Each line below that carries the string "yellow" must appear in the answer.

--------------------------------

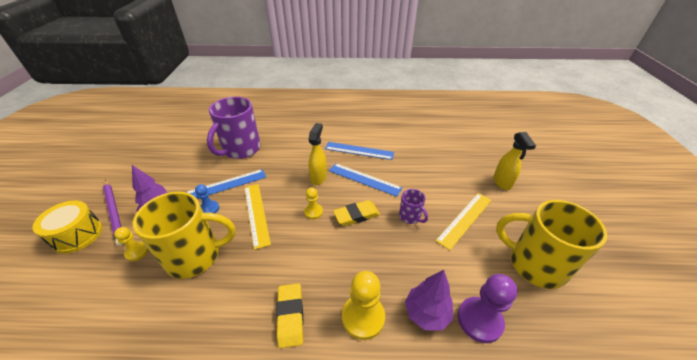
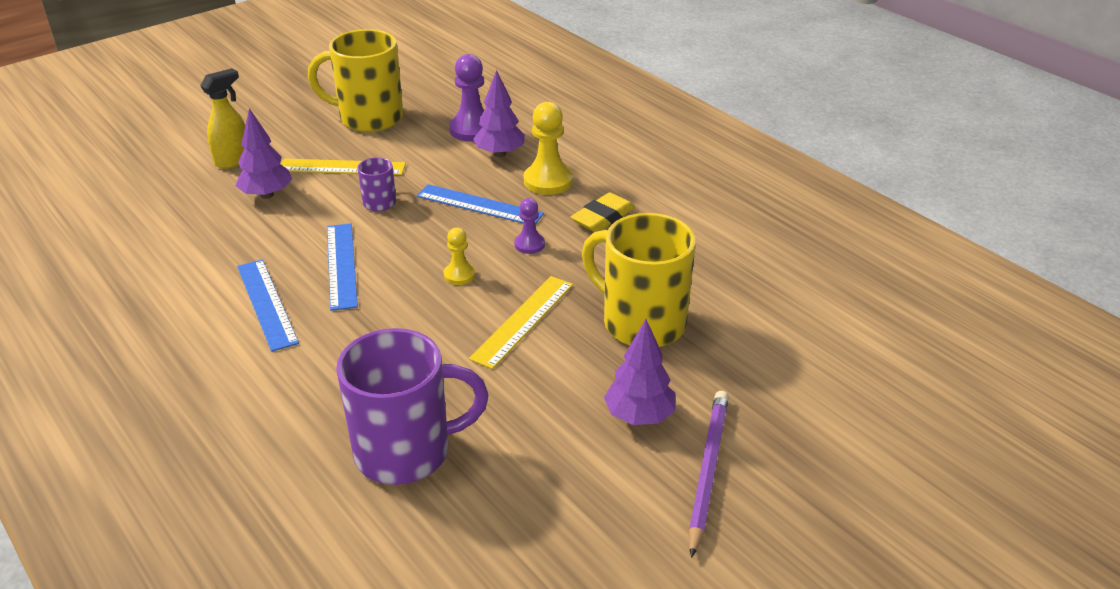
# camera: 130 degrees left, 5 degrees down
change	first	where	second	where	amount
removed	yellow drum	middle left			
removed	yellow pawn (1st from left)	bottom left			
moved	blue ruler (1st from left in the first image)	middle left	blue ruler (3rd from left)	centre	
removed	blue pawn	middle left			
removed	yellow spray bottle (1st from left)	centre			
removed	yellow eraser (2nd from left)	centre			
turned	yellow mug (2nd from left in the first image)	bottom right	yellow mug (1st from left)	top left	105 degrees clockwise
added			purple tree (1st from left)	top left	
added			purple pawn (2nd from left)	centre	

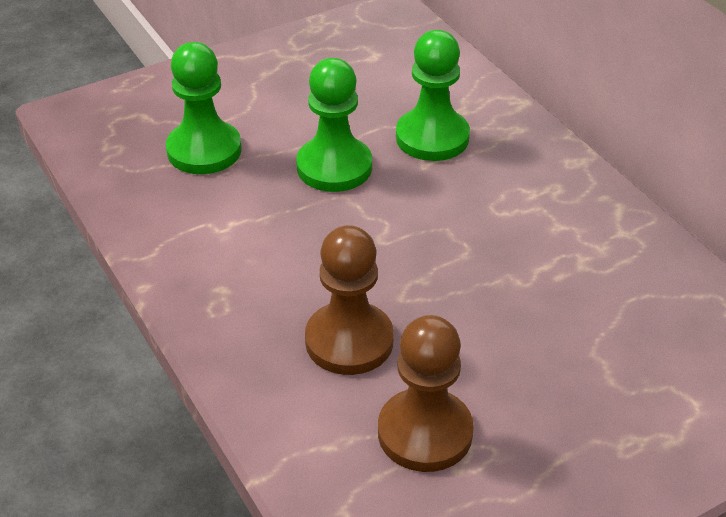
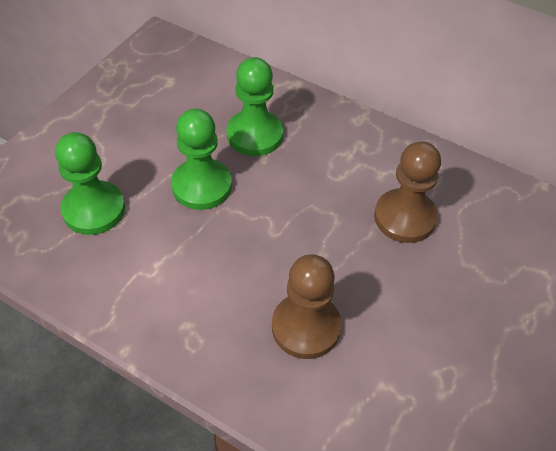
# camera: 30 degrees left, 10 degrees up
change	first	where	second	where	amount
moved	brown pawn (2nd from left)	bottom centre		middle right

--------------------------------

### REPLY
removed	yellow drum	middle left			
removed	yellow pawn (1st from left)	bottom left			
removed	yellow spray bottle (1st from left)	centre			
removed	yellow eraser (2nd from left)	centre			
turned	yellow mug (2nd from left in the first image)	bottom right	yellow mug (1st from left)	top left	105 degrees clockwise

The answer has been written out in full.